[Stored items]
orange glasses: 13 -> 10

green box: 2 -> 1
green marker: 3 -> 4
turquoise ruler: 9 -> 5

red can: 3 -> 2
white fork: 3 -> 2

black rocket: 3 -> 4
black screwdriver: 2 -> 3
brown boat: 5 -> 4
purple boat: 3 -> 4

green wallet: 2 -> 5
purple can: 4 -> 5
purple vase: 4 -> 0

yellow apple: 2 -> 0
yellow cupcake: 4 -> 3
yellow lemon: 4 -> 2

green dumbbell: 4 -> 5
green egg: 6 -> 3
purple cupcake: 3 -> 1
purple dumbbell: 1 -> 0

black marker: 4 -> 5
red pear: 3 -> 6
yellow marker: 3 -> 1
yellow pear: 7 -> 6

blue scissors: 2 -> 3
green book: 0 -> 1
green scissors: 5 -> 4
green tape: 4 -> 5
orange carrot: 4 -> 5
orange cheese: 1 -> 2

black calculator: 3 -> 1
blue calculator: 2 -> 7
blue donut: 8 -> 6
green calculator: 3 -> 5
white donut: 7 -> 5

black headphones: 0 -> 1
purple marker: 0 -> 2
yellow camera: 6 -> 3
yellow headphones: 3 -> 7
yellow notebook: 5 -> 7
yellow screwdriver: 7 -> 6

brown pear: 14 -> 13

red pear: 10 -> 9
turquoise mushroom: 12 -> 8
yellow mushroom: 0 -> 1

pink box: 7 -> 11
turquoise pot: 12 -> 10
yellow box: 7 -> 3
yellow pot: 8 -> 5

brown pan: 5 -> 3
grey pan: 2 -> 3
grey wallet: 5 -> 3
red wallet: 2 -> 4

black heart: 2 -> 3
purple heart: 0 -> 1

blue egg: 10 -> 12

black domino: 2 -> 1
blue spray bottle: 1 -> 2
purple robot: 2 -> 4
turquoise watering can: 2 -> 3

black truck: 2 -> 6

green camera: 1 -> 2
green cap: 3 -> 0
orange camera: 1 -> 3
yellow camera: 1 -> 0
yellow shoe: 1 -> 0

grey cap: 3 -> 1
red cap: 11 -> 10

■ **Task**:
The line containing "grey wallet: 5 -> 3" and every line after it, through the end of the records above: output exactly those, and nothing else.

■ **Task result**:
grey wallet: 5 -> 3
red wallet: 2 -> 4

black heart: 2 -> 3
purple heart: 0 -> 1

blue egg: 10 -> 12

black domino: 2 -> 1
blue spray bottle: 1 -> 2
purple robot: 2 -> 4
turquoise watering can: 2 -> 3

black truck: 2 -> 6

green camera: 1 -> 2
green cap: 3 -> 0
orange camera: 1 -> 3
yellow camera: 1 -> 0
yellow shoe: 1 -> 0

grey cap: 3 -> 1
red cap: 11 -> 10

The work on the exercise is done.